Problem description: Nothing except the pictures should be left out when you reproduce the listing exactly.

Entries provided:
--------------------------------------------------

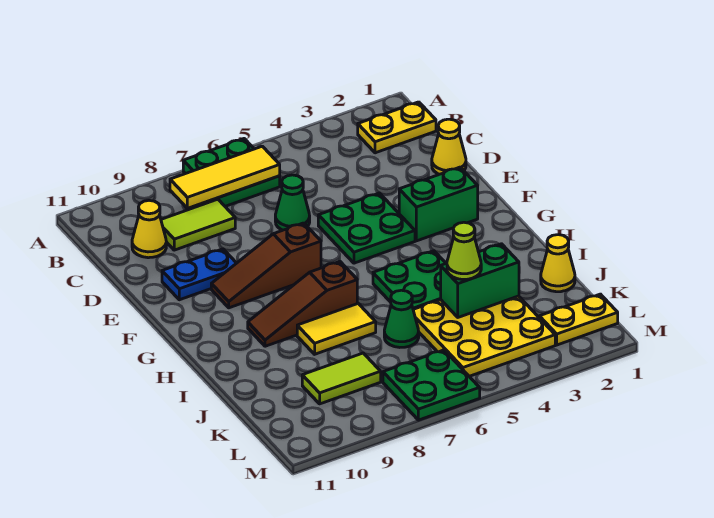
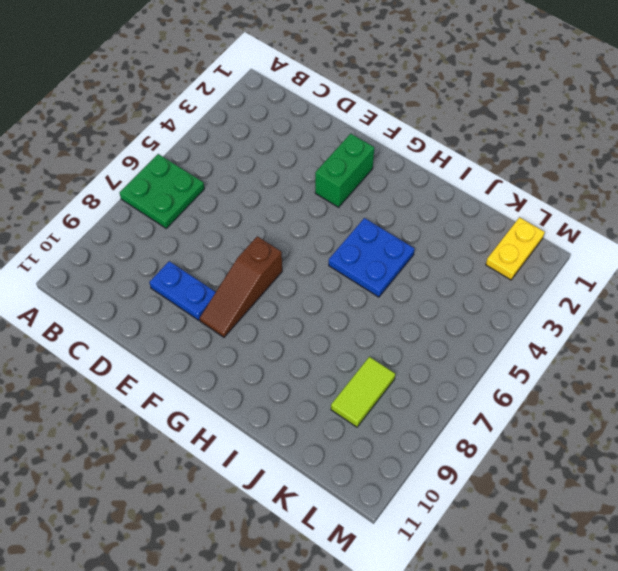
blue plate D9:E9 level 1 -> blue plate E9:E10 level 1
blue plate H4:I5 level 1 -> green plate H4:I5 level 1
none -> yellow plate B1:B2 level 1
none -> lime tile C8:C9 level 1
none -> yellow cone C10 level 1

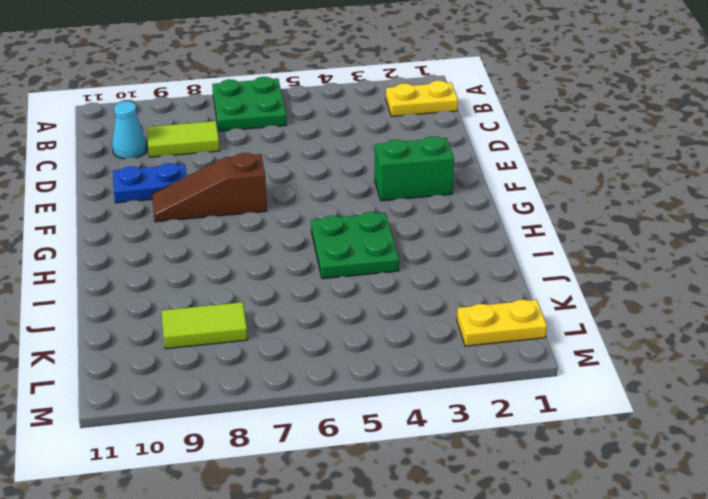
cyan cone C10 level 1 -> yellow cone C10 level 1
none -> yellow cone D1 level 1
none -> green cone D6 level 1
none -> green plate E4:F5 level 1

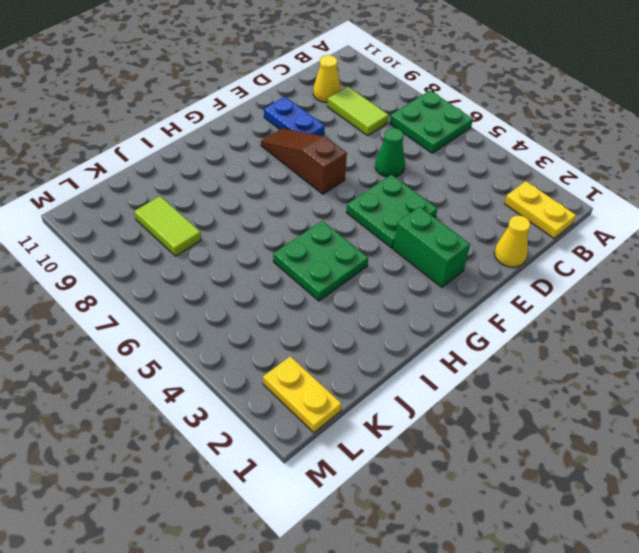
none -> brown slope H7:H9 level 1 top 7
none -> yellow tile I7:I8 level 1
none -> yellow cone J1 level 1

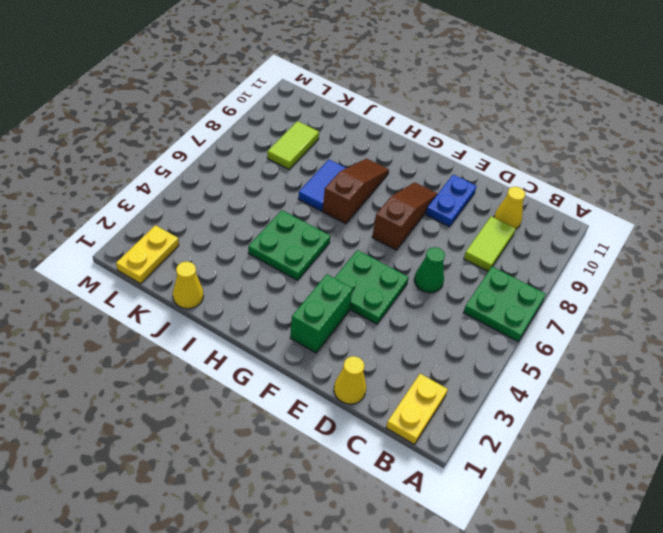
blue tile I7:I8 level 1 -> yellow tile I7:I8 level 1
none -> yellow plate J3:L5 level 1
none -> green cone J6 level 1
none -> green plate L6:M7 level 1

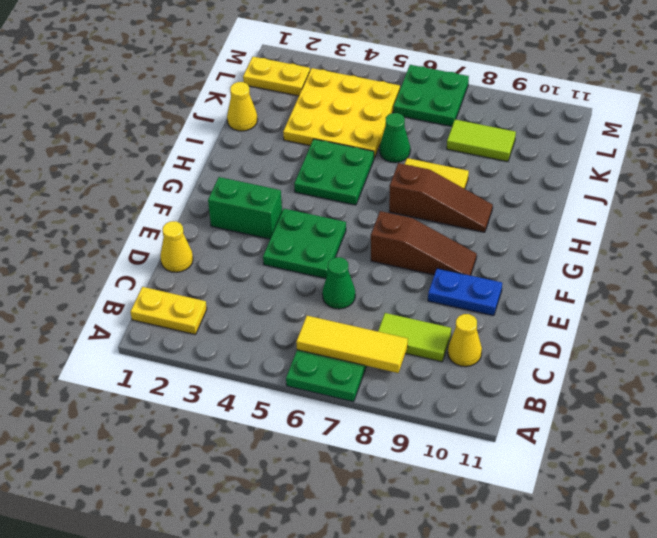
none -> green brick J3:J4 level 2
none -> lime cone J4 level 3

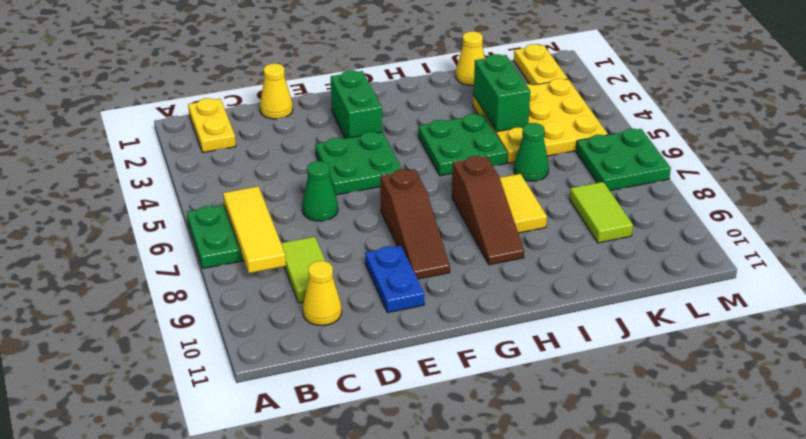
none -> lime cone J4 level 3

--------------------------------------------------

Answer to this problem:
blue plate D9:E9 level 1 -> blue plate E9:E10 level 1
blue plate H4:I5 level 1 -> green plate H4:I5 level 1
none -> yellow plate B1:B2 level 1
none -> lime tile C8:C9 level 1
none -> yellow cone C10 level 1

cyan cone C10 level 1 -> yellow cone C10 level 1
none -> yellow cone D1 level 1
none -> green cone D6 level 1
none -> green plate E4:F5 level 1

none -> brown slope H7:H9 level 1 top 7
none -> yellow tile I7:I8 level 1
none -> yellow cone J1 level 1

blue tile I7:I8 level 1 -> yellow tile I7:I8 level 1
none -> yellow plate J3:L5 level 1
none -> green cone J6 level 1
none -> green plate L6:M7 level 1

none -> green brick J3:J4 level 2
none -> lime cone J4 level 3

none -> lime cone J4 level 3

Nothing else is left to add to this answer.